## WHAT YOU ARE ASKED TO DO:
Please give back, word for word, only the lines starting at the one containing "none -> brown brick G2:H3 level 3" and ending at the one containing "none -> black brick B3 level 2" within the material below.

(DATA FOR PROCESSING begins)

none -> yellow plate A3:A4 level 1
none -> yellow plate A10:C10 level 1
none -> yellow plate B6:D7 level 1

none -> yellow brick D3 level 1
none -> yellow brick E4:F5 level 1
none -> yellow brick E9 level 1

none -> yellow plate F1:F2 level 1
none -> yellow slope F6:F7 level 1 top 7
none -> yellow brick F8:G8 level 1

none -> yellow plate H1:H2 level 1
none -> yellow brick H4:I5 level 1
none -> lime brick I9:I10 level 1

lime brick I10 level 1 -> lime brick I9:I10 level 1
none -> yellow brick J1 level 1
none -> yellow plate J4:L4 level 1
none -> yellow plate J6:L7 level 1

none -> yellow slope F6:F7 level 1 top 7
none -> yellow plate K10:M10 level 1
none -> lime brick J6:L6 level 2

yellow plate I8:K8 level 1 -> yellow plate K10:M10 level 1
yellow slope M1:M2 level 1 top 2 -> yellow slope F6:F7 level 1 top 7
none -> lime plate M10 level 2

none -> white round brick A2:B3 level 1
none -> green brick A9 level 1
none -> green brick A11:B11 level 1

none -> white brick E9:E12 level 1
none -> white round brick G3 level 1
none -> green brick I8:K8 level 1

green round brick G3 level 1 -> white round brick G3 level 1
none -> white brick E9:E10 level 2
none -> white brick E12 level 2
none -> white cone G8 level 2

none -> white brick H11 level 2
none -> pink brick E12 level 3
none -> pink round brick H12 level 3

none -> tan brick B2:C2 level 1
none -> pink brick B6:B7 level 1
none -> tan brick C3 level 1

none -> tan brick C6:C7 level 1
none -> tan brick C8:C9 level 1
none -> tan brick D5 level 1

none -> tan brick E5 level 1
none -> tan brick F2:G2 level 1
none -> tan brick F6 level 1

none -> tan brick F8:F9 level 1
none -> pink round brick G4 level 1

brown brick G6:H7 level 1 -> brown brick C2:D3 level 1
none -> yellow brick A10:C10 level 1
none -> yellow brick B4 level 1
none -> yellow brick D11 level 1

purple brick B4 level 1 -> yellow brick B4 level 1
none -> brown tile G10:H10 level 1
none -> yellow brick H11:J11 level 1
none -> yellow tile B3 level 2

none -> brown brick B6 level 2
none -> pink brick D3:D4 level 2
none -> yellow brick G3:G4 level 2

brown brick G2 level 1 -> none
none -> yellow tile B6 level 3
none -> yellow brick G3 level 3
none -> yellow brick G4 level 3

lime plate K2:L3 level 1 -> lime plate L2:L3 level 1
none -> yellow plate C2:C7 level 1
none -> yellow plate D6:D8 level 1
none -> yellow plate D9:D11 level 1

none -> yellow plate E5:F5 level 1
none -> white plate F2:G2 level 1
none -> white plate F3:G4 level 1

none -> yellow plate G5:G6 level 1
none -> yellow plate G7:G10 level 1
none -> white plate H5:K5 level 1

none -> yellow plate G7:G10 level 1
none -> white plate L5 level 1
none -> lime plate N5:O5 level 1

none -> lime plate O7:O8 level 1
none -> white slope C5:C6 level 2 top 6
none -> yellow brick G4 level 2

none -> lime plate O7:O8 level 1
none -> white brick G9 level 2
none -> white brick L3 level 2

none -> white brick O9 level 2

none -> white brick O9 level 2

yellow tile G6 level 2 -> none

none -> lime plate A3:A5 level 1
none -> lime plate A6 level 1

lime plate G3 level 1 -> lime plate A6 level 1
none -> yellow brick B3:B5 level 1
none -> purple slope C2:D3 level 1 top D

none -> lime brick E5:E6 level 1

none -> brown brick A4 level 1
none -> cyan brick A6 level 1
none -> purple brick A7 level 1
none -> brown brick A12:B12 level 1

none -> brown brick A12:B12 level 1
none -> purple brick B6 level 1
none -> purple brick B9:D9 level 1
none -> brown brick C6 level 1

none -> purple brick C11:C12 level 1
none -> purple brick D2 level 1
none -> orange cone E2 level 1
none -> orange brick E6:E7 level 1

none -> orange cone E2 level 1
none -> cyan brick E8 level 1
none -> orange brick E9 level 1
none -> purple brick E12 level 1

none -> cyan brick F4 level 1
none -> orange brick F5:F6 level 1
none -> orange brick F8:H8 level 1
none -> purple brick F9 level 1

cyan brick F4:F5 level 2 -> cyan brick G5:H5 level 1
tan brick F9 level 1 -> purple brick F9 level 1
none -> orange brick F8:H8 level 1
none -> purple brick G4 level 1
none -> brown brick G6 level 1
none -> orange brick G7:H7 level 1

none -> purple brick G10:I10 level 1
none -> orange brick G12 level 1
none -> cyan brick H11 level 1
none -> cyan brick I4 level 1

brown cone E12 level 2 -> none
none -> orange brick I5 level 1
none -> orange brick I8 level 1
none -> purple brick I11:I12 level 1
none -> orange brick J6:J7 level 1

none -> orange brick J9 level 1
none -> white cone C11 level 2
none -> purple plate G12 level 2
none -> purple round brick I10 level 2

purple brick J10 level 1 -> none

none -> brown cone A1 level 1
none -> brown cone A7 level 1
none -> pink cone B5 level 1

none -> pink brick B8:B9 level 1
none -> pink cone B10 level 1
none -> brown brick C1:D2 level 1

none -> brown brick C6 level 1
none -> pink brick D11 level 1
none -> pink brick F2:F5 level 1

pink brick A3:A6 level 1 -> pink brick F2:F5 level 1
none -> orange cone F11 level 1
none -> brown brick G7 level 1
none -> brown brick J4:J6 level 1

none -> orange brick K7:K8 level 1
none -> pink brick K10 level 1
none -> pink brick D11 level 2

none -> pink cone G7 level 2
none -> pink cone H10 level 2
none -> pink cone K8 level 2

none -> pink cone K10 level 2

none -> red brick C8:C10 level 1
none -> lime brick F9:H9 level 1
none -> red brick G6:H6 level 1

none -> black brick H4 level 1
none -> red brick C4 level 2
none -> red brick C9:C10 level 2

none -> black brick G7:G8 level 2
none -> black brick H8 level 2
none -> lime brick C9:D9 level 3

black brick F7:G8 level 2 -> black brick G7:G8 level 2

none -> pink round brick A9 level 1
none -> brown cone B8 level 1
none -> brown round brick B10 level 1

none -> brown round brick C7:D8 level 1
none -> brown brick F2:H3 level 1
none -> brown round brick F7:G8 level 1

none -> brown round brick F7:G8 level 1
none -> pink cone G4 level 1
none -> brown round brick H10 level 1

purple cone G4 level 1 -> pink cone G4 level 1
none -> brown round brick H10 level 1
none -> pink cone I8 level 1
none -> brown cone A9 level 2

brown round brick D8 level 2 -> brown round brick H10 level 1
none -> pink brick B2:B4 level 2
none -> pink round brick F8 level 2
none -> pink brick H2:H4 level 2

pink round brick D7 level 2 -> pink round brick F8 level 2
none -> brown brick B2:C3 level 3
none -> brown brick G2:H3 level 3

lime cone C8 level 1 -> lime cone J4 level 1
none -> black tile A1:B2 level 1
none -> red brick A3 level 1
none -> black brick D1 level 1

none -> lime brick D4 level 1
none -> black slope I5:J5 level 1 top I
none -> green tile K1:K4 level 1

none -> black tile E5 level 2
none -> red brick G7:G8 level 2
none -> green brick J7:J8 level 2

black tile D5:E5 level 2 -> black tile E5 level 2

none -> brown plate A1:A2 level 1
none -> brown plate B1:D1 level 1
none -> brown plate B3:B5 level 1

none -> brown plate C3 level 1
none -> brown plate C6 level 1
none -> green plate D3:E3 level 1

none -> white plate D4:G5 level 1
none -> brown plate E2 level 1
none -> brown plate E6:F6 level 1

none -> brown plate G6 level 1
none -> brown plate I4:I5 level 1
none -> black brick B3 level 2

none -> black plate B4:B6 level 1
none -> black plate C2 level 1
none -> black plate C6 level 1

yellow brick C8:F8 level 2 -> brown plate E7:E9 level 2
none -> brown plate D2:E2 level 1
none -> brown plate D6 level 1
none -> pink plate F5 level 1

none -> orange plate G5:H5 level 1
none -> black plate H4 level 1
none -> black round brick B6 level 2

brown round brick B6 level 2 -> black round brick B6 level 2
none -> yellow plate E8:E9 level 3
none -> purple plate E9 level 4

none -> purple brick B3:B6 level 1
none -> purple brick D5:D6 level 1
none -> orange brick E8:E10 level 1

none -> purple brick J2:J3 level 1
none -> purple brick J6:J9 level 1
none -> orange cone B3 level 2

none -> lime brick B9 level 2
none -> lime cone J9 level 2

(DATA FOR PROCESSING ends)

## SOLUTION TO THIS TASK:
none -> brown brick G2:H3 level 3

lime cone C8 level 1 -> lime cone J4 level 1
none -> black tile A1:B2 level 1
none -> red brick A3 level 1
none -> black brick D1 level 1

none -> lime brick D4 level 1
none -> black slope I5:J5 level 1 top I
none -> green tile K1:K4 level 1

none -> black tile E5 level 2
none -> red brick G7:G8 level 2
none -> green brick J7:J8 level 2

black tile D5:E5 level 2 -> black tile E5 level 2

none -> brown plate A1:A2 level 1
none -> brown plate B1:D1 level 1
none -> brown plate B3:B5 level 1

none -> brown plate C3 level 1
none -> brown plate C6 level 1
none -> green plate D3:E3 level 1

none -> white plate D4:G5 level 1
none -> brown plate E2 level 1
none -> brown plate E6:F6 level 1

none -> brown plate G6 level 1
none -> brown plate I4:I5 level 1
none -> black brick B3 level 2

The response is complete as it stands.